→ **To do**:
Count the lines in the rows below that contain the string "kern", with case counting, and reply with only the number.

→ **Given records**:
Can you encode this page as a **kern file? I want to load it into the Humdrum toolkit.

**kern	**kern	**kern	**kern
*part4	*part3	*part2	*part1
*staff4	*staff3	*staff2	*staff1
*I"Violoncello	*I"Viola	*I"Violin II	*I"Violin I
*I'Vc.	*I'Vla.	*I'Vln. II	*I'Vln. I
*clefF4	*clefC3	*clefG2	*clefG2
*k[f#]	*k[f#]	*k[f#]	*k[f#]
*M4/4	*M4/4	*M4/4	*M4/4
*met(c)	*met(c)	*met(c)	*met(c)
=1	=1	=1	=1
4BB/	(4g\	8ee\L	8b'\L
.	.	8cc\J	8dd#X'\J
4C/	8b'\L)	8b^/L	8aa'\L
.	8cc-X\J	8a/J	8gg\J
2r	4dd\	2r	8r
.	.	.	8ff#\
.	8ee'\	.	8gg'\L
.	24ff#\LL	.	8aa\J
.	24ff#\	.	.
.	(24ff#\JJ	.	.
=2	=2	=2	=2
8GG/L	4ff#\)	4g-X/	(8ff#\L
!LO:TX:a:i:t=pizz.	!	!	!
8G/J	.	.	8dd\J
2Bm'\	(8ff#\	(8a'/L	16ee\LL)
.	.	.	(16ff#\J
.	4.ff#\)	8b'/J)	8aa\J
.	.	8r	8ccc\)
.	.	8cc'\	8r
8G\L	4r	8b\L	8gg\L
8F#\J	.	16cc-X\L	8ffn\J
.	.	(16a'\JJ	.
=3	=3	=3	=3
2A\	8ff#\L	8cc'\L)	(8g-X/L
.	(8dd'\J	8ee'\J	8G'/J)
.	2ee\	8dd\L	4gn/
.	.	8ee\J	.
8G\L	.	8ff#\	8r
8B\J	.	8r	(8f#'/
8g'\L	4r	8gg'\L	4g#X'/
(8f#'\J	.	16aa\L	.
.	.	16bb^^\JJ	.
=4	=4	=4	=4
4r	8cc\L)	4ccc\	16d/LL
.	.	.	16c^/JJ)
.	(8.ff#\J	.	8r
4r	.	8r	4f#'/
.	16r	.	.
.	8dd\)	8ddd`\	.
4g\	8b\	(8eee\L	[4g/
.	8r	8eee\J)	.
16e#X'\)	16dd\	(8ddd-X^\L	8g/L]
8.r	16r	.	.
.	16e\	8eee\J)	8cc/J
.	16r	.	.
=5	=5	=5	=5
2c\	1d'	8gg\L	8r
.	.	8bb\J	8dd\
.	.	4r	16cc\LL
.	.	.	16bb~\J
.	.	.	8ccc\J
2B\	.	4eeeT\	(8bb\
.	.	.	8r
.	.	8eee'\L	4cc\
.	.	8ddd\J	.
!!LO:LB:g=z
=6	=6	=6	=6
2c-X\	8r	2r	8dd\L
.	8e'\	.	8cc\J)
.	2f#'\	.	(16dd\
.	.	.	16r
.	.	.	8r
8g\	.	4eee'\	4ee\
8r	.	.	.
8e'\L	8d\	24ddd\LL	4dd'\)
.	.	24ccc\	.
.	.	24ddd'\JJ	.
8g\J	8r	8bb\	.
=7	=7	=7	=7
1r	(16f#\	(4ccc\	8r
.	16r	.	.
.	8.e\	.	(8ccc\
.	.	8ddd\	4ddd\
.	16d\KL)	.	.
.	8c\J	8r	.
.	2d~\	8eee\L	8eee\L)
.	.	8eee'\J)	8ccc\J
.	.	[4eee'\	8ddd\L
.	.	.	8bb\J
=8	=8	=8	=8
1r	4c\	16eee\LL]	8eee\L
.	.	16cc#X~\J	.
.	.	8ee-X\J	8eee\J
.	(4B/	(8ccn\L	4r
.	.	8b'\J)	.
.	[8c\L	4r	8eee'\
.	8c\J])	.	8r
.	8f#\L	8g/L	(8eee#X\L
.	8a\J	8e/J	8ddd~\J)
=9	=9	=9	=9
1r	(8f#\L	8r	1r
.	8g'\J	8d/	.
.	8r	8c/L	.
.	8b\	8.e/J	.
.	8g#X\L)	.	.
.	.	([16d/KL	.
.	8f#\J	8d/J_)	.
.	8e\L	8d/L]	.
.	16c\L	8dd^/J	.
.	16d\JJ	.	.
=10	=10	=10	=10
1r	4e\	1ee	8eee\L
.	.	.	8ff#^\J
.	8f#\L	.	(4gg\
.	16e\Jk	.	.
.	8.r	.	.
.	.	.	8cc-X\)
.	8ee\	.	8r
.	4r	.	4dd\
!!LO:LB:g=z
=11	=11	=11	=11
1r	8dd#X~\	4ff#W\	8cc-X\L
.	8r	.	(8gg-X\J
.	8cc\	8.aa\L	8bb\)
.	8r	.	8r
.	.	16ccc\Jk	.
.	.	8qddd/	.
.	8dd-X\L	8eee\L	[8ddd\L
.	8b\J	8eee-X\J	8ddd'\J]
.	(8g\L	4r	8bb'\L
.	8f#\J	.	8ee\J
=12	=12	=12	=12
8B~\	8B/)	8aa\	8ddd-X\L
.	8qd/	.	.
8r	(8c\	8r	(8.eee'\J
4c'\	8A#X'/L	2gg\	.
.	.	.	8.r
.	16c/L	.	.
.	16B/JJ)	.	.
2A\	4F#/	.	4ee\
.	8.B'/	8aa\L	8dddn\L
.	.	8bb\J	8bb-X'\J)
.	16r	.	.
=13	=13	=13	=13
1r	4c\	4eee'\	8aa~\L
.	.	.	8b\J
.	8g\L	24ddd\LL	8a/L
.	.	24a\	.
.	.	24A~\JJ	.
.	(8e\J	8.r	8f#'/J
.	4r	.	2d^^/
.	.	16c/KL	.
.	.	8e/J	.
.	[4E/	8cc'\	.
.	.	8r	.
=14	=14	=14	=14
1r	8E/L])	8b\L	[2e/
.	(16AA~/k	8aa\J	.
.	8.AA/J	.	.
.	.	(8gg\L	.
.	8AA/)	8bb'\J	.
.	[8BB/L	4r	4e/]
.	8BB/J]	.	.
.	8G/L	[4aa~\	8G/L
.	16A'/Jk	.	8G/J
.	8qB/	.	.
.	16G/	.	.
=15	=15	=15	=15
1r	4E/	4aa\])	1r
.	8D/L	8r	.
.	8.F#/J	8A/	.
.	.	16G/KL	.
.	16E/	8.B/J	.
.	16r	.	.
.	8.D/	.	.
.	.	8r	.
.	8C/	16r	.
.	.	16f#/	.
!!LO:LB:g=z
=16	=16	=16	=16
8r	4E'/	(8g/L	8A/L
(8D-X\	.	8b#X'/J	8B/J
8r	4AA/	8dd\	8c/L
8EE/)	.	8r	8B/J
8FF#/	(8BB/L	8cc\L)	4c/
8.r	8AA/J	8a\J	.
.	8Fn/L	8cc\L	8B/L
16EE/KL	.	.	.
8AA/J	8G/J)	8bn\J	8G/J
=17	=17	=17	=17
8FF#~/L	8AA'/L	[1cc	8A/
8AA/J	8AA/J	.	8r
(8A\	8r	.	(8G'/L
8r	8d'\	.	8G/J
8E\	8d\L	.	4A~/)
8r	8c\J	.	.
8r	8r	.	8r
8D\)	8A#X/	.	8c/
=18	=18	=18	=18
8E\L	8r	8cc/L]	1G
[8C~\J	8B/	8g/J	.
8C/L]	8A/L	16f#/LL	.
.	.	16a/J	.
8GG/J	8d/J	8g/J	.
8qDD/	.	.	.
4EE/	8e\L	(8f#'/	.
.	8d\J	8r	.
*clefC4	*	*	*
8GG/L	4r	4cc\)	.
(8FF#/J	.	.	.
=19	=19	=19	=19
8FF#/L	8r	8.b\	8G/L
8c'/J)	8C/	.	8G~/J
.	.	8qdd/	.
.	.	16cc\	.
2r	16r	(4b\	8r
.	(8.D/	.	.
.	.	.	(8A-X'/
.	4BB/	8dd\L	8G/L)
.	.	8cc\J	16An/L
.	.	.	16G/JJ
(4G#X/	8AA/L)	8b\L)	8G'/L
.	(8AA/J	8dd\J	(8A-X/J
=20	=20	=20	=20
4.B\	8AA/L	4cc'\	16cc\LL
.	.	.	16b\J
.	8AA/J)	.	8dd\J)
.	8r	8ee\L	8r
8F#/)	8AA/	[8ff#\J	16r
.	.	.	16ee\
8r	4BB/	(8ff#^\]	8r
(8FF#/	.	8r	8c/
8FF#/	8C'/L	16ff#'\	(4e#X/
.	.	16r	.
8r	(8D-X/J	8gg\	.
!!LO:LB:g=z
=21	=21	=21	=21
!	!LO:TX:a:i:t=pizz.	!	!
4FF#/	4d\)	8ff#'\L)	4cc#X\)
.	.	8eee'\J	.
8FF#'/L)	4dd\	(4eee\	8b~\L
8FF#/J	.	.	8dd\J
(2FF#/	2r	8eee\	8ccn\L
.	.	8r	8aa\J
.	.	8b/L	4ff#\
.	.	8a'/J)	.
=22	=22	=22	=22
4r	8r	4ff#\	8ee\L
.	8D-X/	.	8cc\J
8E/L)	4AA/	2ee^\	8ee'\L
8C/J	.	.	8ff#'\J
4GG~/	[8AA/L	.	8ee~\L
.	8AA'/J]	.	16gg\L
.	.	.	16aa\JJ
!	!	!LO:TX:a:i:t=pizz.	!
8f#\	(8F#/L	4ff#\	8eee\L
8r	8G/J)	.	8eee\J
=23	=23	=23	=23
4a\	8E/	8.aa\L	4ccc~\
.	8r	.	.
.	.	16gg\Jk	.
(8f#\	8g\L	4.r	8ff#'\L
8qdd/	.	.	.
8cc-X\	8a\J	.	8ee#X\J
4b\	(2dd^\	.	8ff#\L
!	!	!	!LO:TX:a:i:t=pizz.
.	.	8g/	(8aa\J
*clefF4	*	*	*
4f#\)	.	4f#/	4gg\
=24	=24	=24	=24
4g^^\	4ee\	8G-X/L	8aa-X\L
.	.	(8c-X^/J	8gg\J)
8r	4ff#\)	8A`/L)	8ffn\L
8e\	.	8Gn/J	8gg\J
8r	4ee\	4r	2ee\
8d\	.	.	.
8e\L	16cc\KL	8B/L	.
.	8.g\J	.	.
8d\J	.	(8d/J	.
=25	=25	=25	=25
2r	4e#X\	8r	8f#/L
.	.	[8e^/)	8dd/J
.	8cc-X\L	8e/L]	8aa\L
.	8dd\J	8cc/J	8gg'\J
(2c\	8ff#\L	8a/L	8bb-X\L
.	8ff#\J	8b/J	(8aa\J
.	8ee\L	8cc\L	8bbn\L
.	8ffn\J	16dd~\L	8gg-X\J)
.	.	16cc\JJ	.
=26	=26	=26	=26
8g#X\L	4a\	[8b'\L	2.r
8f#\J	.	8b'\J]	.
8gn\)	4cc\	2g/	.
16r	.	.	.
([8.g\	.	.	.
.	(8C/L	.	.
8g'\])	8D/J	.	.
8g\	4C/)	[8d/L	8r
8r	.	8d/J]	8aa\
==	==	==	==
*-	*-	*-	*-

→ **Answer to the problem**:
2